• _The task_:
With pictures left out, retype exactly the lines from the one containing "white square: (484, 382)" through the final line of the entries.

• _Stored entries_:
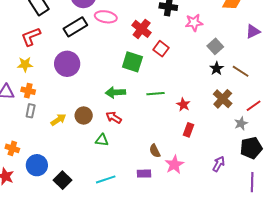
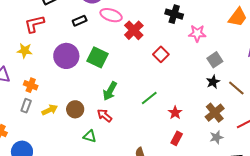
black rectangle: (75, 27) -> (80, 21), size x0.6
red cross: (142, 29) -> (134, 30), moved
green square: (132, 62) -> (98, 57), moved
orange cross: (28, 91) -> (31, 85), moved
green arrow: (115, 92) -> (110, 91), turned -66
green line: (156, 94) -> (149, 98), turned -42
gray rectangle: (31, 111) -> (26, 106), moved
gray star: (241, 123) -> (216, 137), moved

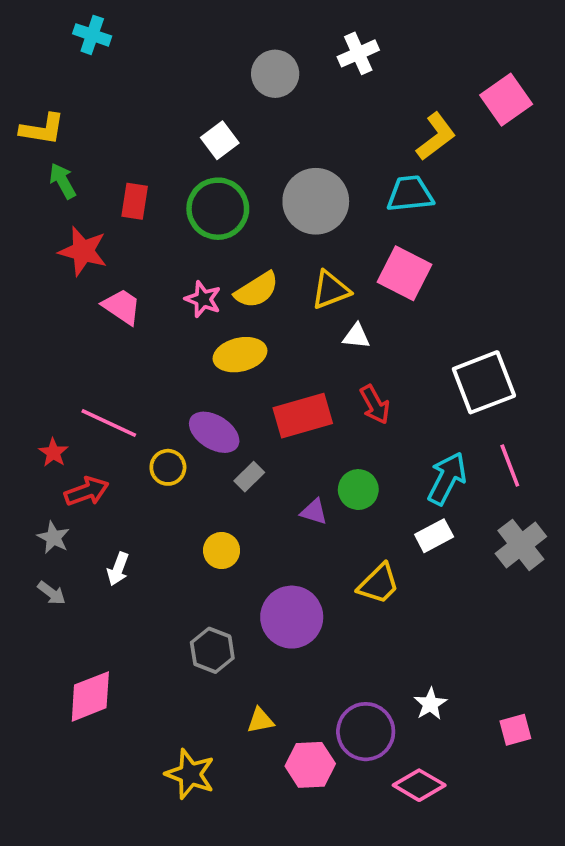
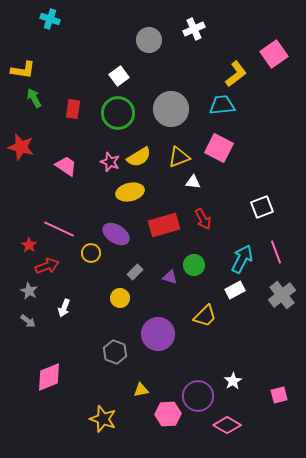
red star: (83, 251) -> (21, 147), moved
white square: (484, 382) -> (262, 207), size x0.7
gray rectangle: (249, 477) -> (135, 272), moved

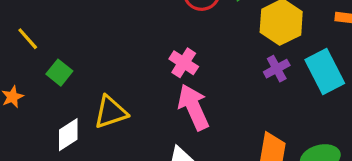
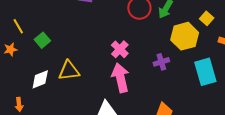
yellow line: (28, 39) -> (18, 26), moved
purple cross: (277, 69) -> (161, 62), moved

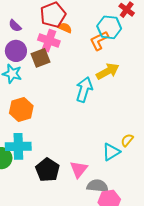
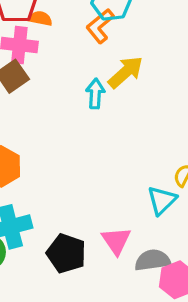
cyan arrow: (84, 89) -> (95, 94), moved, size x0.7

• _Output below_:
white square: (484, 382) -> (262, 207), size x0.7
gray rectangle: (249, 477) -> (135, 272), moved

yellow line: (28, 39) -> (18, 26), moved
purple cross: (277, 69) -> (161, 62), moved

cyan arrow: (84, 89) -> (95, 94), moved, size x0.7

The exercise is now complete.